■ **Directions**
Below are some records; give them all again exactly, but not the pictures.

════════

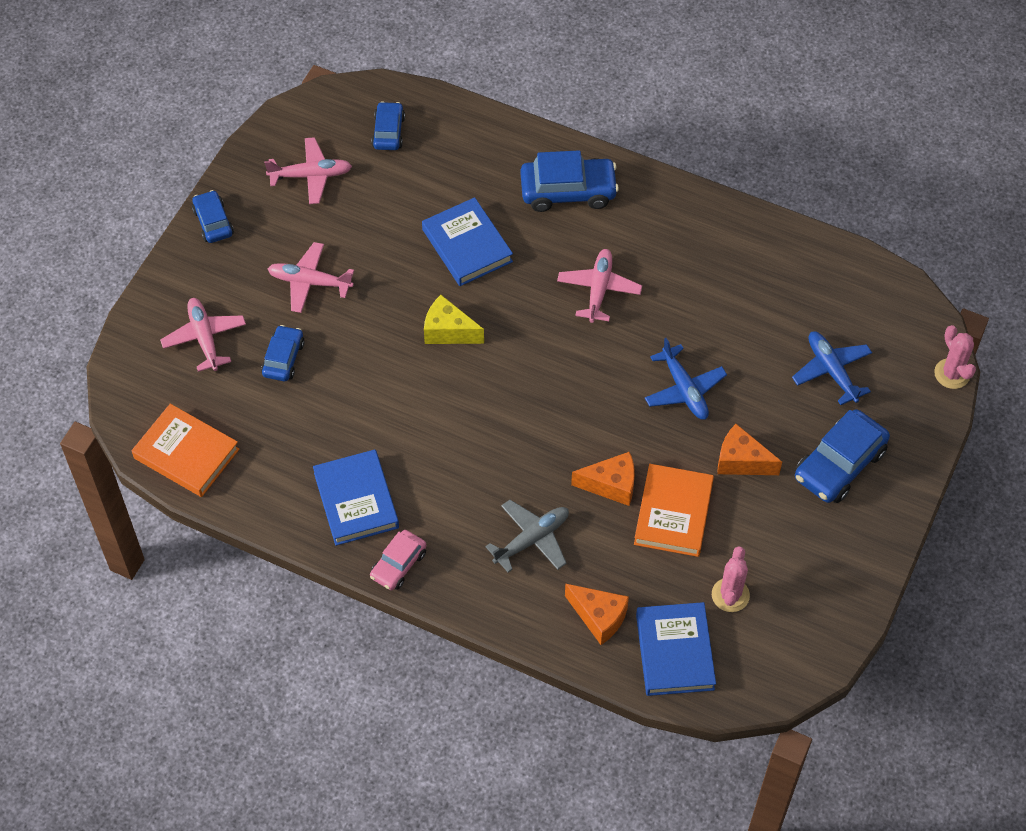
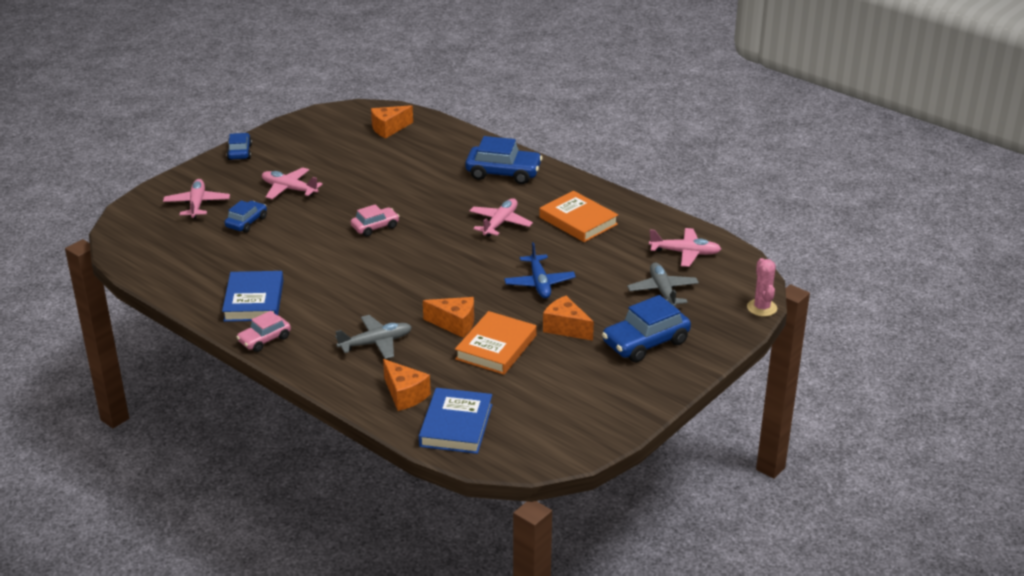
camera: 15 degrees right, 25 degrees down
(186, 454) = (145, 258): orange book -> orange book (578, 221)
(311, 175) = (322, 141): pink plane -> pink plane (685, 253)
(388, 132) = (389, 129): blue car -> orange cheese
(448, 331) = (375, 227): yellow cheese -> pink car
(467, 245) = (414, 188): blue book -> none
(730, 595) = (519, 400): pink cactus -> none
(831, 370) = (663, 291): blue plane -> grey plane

════════

■ **Output of the task**
camera: 15 degrees right, 25 degrees down
(186, 454) = (145, 258): orange book -> orange book (578, 221)
(311, 175) = (322, 141): pink plane -> pink plane (685, 253)
(388, 132) = (389, 129): blue car -> orange cheese
(448, 331) = (375, 227): yellow cheese -> pink car
(467, 245) = (414, 188): blue book -> none
(730, 595) = (519, 400): pink cactus -> none
(831, 370) = (663, 291): blue plane -> grey plane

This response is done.